[Opening TASK INPUT section]

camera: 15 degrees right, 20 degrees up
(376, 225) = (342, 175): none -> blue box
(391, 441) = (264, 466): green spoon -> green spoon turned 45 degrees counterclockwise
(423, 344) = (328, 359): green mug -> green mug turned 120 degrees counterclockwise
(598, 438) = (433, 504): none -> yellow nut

[Closing TASK INPUT section]
[Opening TASK INPUT section]

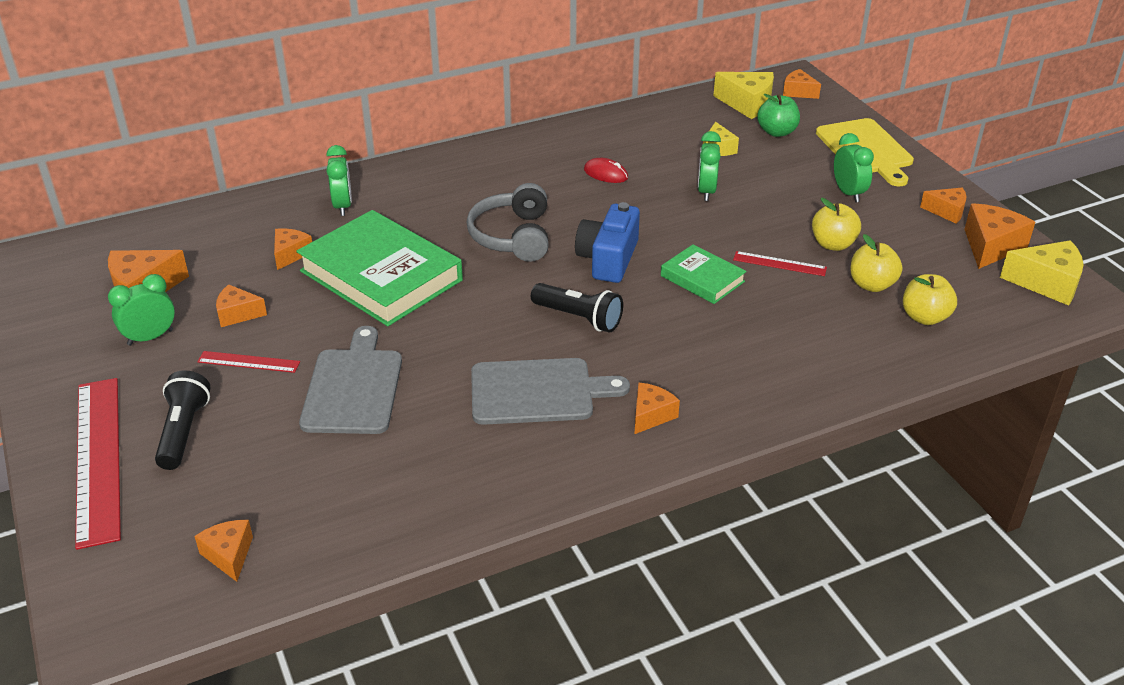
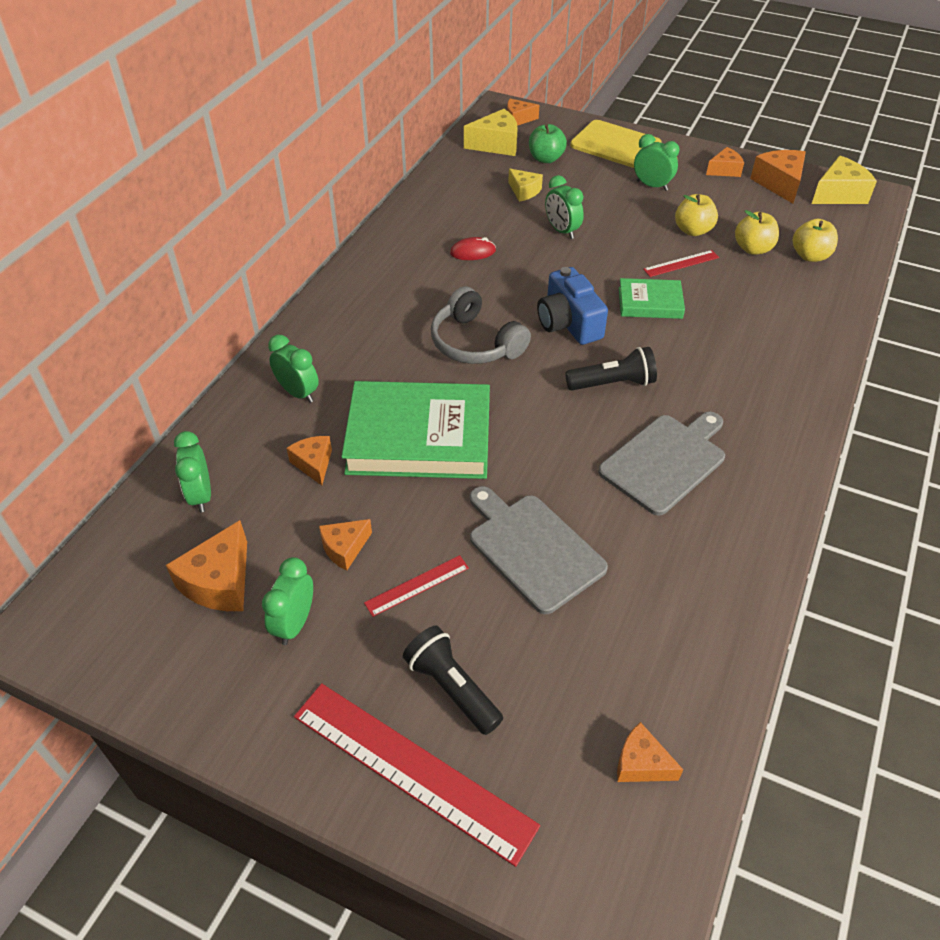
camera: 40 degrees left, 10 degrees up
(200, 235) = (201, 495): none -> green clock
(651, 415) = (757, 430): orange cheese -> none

[Closing TASK INPUT section]

● **REQUIRED ACTION**
With the line holding "camera: 15 degrees right, 20 degrees up" as the first and the line holding "(598, 438) = (433, 504): none -> yellow nut" as the last, please transcribe exactly the lines of the material above in that range and nothing else.

● **WORKED SOLUTION**
camera: 15 degrees right, 20 degrees up
(376, 225) = (342, 175): none -> blue box
(391, 441) = (264, 466): green spoon -> green spoon turned 45 degrees counterclockwise
(423, 344) = (328, 359): green mug -> green mug turned 120 degrees counterclockwise
(598, 438) = (433, 504): none -> yellow nut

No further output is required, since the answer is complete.